BEGIN INFORMATION SHOWN
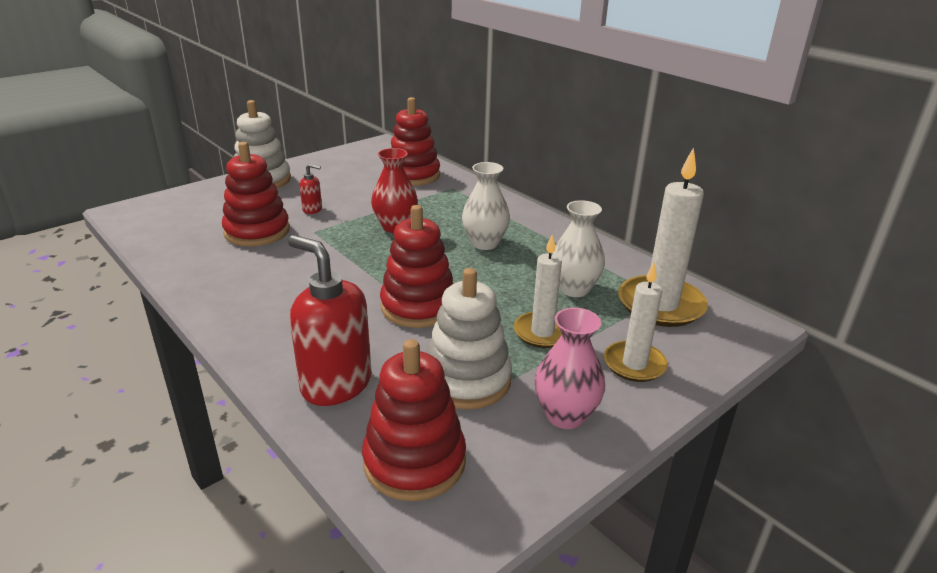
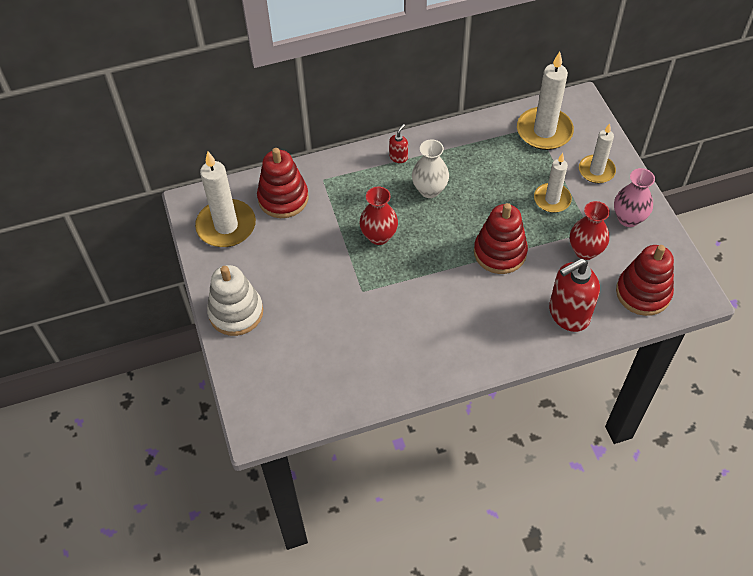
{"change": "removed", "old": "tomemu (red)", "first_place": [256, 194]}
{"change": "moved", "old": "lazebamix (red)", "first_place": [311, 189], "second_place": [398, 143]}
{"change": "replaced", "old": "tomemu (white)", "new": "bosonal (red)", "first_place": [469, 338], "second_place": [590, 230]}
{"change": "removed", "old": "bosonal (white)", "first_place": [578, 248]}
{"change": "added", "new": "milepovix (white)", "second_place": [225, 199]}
END INFORMATION SHOWN
Please transcribe each entry exactly and exclude any image it contains.

# RESULT OF THIS EXERCISE
{"change": "removed", "old": "tomemu (red)", "first_place": [256, 194]}
{"change": "moved", "old": "lazebamix (red)", "first_place": [311, 189], "second_place": [398, 143]}
{"change": "replaced", "old": "tomemu (white)", "new": "bosonal (red)", "first_place": [469, 338], "second_place": [590, 230]}
{"change": "removed", "old": "bosonal (white)", "first_place": [578, 248]}
{"change": "added", "new": "milepovix (white)", "second_place": [225, 199]}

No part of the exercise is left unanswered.